Aim
Pull every line from the records below and reproduce it word for word, leaving the pictures out.
══ Dataset extract ══
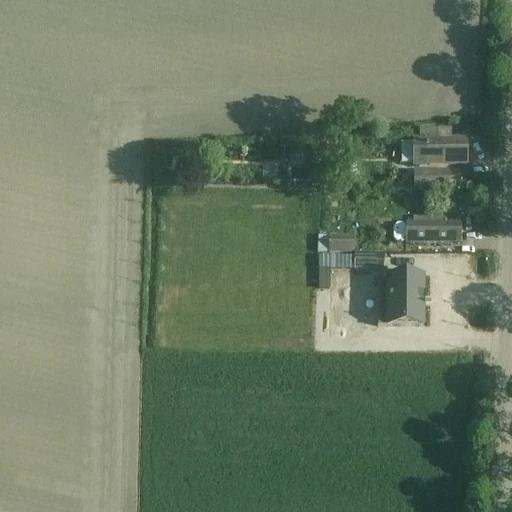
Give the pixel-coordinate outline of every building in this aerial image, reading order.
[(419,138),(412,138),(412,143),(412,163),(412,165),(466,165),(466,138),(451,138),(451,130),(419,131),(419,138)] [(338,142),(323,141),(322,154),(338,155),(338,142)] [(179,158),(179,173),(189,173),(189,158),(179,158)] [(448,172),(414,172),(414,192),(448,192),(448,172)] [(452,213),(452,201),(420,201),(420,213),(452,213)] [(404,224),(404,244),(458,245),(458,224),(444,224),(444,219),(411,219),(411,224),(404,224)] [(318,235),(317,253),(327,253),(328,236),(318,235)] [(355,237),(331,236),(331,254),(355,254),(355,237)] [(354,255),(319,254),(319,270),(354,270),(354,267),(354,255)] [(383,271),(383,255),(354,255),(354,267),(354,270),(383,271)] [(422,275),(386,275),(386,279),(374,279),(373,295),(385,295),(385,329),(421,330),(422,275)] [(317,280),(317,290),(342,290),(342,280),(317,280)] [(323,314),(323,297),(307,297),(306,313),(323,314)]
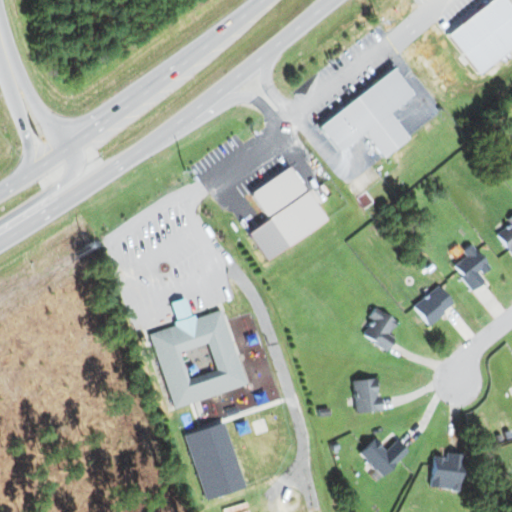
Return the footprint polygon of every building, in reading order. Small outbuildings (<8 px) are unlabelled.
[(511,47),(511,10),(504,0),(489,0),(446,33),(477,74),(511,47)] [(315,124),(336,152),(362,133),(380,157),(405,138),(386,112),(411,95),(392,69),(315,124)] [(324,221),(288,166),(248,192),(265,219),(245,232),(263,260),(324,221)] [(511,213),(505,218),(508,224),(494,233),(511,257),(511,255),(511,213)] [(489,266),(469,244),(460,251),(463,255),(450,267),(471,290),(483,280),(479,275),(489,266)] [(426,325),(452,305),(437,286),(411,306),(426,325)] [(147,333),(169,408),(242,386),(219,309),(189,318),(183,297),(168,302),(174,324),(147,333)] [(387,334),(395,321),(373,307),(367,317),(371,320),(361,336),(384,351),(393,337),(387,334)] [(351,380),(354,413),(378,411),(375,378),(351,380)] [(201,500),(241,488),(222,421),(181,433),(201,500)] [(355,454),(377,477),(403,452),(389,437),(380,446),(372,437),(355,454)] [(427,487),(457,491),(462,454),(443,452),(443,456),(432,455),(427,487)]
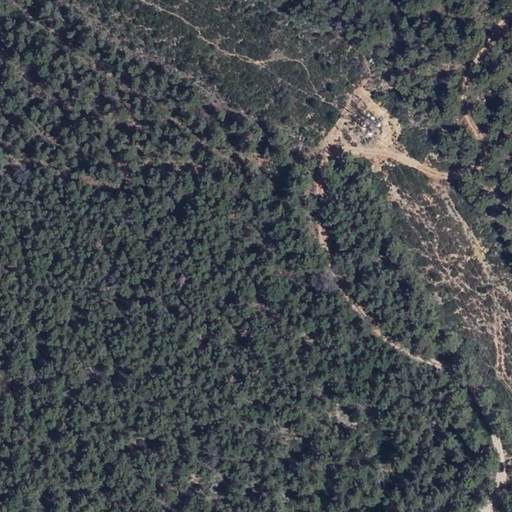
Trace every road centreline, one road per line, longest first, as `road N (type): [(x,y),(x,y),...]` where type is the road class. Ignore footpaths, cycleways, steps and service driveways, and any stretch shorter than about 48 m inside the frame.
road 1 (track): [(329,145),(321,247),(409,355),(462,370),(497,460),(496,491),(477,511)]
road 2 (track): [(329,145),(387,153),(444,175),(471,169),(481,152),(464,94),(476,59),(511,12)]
═══
Final result
Give the pixel-coordinate outline of every building in this aerial image, reading order.
[(419,138),(412,138),(412,143),(412,163),(412,165),(466,165),(466,138),(451,138),(451,130),(419,131),(419,138)] [(338,142),(323,141),(322,154),(338,155),(338,142)] [(179,158),(179,173),(189,173),(189,158),(179,158)] [(448,172),(414,172),(414,192),(448,192),(448,172)] [(452,213),(452,201),(420,201),(420,213),(452,213)] [(404,224),(404,244),(458,245),(458,224),(444,224),(444,219),(411,219),(411,224),(404,224)] [(318,235),(317,253),(327,253),(328,236),(318,235)] [(355,237),(331,236),(331,254),(355,254),(355,237)] [(354,255),(319,254),(319,270),(354,270),(354,267),(354,255)] [(383,271),(383,255),(354,255),(354,267),(354,270),(383,271)] [(422,275),(386,275),(386,279),(374,279),(373,295),(385,295),(385,329),(421,330),(422,275)] [(317,280),(317,290),(342,290),(342,280),(317,280)] [(323,314),(323,297),(307,297),(306,313),(323,314)]
Return the footprint polygon of every building, in reading order. Small outbuildings (<8 px) are unlabelled.
[(511,47),(511,10),(504,0),(489,0),(446,33),(477,74),(511,47)] [(315,124),(336,152),(362,133),(380,157),(405,138),(386,112),(411,95),(392,69),(315,124)] [(324,221),(288,166),(248,192),(265,219),(245,232),(263,260),(324,221)] [(511,213),(505,218),(508,224),(494,233),(511,257),(511,255),(511,213)] [(489,266),(469,244),(460,251),(463,255),(450,267),(471,290),(483,280),(479,275),(489,266)] [(426,325),(452,305),(437,286),(411,306),(426,325)] [(147,333),(169,408),(242,386),(219,309),(189,318),(183,297),(168,302),(174,324),(147,333)] [(387,334),(395,321),(373,307),(367,317),(371,320),(361,336),(384,351),(393,337),(387,334)] [(351,380),(354,413),(378,411),(375,378),(351,380)] [(201,500),(241,488),(222,421),(181,433),(201,500)] [(355,454),(377,477),(403,452),(389,437),(380,446),(372,437),(355,454)] [(427,487),(457,491),(462,454),(443,452),(443,456),(432,455),(427,487)]
Trace every road centreline, one road per line, longest first, as `road N (type): [(x,y),(x,y),...]` where type is the road class. Ignore footpaths, cycleways, steps and service driveways, and any stretch shorter than about 48 m inside the frame.
road 1 (track): [(329,145),(321,247),(409,355),(462,370),(497,460),(496,491),(477,511)]
road 2 (track): [(329,145),(387,153),(444,175),(471,169),(481,152),(464,94),(476,59),(511,12)]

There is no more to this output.